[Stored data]
──────
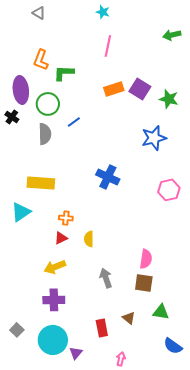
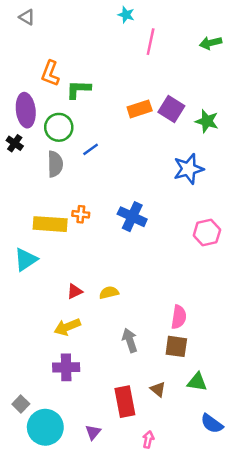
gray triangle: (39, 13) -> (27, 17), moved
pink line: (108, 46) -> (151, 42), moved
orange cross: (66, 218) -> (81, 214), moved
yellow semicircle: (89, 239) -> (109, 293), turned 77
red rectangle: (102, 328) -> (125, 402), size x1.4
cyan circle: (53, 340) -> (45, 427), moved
──────
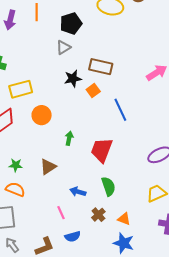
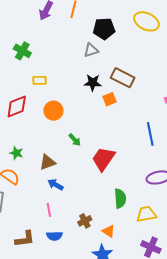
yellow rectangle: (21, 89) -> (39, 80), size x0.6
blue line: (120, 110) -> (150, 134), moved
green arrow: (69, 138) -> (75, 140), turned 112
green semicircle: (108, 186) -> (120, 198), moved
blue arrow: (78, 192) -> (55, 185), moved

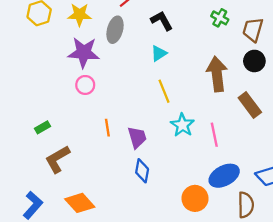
──────
__Aim of the task__
The required answer is a single number: the count of lines in the entries that hold the string "turned".

__Written answer__
2